From the records below, copy the lines that include "slope".

- _DATA SUPPLIED_
*** Begin section ***
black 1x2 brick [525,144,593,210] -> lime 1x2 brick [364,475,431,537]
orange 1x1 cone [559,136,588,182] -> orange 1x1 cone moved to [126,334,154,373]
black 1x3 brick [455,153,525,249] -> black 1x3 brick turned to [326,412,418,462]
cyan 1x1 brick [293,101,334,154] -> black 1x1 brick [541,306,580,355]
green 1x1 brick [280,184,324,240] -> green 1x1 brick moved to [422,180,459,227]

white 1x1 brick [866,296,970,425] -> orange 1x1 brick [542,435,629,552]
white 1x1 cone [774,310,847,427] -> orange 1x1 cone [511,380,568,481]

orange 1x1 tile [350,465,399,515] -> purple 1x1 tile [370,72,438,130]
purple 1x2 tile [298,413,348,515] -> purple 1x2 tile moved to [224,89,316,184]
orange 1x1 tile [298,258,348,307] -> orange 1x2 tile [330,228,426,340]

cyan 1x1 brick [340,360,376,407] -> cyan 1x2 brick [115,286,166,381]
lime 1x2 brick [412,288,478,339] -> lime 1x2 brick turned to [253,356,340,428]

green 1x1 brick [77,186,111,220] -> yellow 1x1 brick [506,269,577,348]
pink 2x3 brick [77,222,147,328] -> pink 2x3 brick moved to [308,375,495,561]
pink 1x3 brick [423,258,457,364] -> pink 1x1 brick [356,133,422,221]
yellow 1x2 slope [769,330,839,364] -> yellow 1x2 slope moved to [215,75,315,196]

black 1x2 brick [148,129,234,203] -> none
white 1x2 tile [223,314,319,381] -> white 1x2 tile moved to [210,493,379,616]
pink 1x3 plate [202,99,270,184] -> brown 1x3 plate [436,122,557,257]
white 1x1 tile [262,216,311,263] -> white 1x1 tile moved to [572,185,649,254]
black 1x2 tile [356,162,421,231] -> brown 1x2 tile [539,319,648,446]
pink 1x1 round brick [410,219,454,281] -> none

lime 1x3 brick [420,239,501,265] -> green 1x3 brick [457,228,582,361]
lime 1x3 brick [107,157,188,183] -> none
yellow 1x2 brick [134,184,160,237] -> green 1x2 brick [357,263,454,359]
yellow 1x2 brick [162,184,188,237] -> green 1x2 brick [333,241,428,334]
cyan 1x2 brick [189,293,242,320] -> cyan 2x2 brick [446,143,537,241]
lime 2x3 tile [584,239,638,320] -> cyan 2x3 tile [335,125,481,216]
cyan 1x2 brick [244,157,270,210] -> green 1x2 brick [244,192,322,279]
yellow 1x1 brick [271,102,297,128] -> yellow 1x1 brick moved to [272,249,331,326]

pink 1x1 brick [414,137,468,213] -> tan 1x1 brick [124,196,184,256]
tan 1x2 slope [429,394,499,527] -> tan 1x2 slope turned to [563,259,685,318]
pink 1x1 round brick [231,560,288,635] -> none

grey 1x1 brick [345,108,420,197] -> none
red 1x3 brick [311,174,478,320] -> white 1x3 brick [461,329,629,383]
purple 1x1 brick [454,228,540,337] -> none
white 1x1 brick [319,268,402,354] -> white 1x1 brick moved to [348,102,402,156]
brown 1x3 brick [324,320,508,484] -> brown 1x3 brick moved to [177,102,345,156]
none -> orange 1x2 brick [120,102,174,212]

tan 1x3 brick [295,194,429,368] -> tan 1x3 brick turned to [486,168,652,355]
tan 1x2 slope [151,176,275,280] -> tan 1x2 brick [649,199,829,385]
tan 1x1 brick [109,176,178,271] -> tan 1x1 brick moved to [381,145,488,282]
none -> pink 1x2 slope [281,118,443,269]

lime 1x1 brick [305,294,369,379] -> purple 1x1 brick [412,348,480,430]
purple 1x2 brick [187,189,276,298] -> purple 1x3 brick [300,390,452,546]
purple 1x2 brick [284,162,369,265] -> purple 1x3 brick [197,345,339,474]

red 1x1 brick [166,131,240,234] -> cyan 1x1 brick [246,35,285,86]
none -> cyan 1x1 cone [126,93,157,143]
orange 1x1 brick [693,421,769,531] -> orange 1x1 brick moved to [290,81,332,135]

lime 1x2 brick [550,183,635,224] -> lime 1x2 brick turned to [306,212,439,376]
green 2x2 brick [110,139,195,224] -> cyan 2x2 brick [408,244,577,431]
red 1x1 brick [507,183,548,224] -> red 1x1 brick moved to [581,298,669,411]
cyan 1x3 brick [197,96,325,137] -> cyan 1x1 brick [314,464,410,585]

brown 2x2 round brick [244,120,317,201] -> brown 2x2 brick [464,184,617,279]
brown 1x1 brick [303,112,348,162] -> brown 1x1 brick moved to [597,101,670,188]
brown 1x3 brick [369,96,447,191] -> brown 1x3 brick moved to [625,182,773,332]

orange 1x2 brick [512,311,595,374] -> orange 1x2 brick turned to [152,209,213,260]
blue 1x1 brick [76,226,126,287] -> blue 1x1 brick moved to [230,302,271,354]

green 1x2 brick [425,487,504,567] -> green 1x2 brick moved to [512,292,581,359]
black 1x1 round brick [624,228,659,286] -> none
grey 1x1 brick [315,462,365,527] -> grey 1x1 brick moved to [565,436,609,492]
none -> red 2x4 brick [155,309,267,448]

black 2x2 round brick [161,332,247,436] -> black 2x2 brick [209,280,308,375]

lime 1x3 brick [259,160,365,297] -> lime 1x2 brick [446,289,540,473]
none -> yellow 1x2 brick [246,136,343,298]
*** End section ***
- _REPLY_
yellow 1x2 slope [769,330,839,364] -> yellow 1x2 slope moved to [215,75,315,196]
tan 1x2 slope [429,394,499,527] -> tan 1x2 slope turned to [563,259,685,318]
tan 1x2 slope [151,176,275,280] -> tan 1x2 brick [649,199,829,385]
none -> pink 1x2 slope [281,118,443,269]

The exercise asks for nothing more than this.